• **EXERCISE REQUIREMENTS**
Search the entries below for the string "pink" and copy the lines that hold it.

(Dataset entries)
:::::

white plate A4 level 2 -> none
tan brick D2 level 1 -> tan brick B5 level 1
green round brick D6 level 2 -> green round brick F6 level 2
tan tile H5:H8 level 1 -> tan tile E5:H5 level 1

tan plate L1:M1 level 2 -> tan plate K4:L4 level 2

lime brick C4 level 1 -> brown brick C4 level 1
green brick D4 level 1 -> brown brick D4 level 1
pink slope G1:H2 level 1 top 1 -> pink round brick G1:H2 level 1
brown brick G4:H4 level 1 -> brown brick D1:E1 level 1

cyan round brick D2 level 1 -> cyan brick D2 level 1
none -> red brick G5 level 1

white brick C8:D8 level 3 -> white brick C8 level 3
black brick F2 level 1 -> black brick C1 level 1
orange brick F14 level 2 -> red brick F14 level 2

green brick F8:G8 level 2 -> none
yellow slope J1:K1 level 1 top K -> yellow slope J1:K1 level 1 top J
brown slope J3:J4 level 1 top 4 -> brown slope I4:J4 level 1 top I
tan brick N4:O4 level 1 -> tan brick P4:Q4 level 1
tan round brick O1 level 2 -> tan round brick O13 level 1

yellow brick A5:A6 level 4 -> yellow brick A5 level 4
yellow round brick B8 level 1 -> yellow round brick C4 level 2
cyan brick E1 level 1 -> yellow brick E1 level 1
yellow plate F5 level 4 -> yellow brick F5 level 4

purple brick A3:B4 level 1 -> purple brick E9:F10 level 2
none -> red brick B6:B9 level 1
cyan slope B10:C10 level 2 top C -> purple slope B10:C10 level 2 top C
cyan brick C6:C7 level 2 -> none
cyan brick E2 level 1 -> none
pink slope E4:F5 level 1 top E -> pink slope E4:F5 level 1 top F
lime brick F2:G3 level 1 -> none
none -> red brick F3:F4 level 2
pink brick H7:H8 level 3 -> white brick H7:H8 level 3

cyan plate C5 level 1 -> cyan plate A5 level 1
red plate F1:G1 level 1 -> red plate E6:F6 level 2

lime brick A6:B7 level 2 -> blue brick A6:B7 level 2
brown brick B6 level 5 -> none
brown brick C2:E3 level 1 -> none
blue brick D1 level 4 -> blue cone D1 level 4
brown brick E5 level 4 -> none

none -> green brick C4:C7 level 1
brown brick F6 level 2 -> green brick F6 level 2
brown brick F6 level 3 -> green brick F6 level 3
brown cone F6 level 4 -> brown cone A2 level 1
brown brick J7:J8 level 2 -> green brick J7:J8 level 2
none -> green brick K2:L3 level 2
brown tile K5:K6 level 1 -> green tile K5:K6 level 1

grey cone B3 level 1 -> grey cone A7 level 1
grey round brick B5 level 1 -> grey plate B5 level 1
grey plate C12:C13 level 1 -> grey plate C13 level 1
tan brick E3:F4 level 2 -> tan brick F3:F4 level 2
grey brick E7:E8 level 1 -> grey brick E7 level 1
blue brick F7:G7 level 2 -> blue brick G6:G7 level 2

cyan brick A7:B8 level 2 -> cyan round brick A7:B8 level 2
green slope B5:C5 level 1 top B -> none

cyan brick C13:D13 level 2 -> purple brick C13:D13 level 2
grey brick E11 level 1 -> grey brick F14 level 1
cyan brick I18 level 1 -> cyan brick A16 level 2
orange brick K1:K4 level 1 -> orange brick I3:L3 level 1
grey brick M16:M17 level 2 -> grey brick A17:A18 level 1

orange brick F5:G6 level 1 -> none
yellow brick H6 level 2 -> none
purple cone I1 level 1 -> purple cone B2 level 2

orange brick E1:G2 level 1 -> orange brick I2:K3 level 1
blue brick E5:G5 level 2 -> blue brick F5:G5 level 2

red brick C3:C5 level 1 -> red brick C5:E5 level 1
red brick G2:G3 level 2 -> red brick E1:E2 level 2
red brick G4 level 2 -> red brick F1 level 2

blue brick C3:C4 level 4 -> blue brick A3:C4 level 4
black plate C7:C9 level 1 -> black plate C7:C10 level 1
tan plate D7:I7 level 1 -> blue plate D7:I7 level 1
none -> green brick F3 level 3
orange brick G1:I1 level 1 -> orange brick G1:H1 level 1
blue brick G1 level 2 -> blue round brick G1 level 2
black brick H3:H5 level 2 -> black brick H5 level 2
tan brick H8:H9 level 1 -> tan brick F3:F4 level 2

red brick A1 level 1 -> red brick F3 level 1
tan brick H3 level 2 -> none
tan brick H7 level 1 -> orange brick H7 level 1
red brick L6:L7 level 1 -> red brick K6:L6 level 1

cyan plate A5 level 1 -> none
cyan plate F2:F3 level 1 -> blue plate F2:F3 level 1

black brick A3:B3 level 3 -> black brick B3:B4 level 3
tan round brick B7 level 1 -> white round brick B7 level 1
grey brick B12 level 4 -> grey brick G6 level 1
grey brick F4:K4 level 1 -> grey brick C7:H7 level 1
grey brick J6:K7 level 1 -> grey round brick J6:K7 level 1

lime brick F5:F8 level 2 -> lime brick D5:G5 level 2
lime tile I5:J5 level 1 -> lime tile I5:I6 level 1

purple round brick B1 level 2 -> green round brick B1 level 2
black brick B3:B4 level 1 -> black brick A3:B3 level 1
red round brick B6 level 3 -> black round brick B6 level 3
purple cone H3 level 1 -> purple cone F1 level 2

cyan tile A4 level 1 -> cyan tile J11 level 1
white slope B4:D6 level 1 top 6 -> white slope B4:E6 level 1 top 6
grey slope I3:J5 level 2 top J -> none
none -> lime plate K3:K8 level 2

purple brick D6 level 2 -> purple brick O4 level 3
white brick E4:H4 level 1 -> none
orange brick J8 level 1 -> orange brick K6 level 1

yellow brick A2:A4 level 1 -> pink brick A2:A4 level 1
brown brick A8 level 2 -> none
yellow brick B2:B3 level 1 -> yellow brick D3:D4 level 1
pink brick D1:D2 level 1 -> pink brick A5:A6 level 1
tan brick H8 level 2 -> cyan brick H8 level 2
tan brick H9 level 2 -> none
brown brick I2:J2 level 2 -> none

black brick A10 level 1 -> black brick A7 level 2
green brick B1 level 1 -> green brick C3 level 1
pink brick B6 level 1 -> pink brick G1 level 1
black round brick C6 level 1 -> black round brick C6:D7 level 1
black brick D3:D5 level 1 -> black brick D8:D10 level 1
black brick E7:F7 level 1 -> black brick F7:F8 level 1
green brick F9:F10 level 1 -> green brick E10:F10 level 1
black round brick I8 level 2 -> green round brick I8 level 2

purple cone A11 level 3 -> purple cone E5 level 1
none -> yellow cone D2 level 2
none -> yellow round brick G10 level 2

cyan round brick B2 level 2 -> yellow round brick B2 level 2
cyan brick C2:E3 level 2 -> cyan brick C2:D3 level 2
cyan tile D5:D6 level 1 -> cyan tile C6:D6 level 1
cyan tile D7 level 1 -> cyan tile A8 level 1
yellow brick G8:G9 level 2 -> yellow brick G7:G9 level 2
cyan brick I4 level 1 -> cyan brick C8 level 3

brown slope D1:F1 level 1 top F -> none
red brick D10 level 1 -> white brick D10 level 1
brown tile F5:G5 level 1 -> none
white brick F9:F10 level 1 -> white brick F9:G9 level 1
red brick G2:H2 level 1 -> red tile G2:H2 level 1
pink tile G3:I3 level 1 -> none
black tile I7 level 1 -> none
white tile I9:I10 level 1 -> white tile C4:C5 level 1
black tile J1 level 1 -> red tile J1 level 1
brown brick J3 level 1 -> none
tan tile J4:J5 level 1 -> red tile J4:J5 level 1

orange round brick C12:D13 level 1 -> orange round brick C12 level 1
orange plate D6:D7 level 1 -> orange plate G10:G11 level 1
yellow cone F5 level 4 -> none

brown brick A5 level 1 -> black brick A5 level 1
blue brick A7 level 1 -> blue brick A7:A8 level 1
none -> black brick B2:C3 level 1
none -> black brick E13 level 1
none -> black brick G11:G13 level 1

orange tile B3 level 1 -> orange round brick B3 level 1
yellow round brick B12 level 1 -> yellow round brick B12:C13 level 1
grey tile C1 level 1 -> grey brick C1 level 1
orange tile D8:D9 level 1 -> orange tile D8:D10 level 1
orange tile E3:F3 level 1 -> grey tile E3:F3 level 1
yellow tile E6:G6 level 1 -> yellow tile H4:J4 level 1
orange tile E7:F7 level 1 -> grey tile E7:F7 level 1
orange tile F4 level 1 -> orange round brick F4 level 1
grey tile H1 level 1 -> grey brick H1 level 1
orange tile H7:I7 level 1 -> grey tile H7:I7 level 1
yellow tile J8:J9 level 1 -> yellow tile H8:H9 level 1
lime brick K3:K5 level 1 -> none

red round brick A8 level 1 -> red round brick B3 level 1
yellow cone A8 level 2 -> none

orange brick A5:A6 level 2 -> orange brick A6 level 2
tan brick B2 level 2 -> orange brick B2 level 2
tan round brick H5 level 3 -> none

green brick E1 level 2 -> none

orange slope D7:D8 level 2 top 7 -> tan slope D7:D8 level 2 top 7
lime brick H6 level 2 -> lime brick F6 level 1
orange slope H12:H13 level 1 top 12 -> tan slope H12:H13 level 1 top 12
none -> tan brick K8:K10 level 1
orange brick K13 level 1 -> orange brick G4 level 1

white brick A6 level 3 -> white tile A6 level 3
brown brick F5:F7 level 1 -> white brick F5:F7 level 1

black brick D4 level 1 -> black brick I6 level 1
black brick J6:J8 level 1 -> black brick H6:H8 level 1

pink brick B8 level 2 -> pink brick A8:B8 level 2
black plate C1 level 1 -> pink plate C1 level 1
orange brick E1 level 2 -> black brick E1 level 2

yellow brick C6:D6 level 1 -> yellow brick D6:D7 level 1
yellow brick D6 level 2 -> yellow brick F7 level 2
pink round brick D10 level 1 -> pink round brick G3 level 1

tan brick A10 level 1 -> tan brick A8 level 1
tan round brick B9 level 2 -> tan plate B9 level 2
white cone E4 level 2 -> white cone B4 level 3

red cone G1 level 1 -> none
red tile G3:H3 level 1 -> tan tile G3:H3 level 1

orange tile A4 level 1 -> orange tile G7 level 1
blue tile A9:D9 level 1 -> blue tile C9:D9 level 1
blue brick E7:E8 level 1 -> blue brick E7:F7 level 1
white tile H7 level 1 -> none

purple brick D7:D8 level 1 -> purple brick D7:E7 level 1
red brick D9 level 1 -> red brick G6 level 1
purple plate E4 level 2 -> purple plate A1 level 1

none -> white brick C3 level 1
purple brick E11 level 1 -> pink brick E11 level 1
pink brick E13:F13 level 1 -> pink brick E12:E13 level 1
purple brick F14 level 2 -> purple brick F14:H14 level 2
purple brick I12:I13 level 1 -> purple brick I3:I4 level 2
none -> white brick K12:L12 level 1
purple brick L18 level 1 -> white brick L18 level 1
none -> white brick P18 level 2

:::::

• **ANSWER SECTION**
pink slope G1:H2 level 1 top 1 -> pink round brick G1:H2 level 1
pink slope E4:F5 level 1 top E -> pink slope E4:F5 level 1 top F
pink brick H7:H8 level 3 -> white brick H7:H8 level 3
yellow brick A2:A4 level 1 -> pink brick A2:A4 level 1
pink brick D1:D2 level 1 -> pink brick A5:A6 level 1
pink brick B6 level 1 -> pink brick G1 level 1
pink tile G3:I3 level 1 -> none
pink brick B8 level 2 -> pink brick A8:B8 level 2
black plate C1 level 1 -> pink plate C1 level 1
pink round brick D10 level 1 -> pink round brick G3 level 1
purple brick E11 level 1 -> pink brick E11 level 1
pink brick E13:F13 level 1 -> pink brick E12:E13 level 1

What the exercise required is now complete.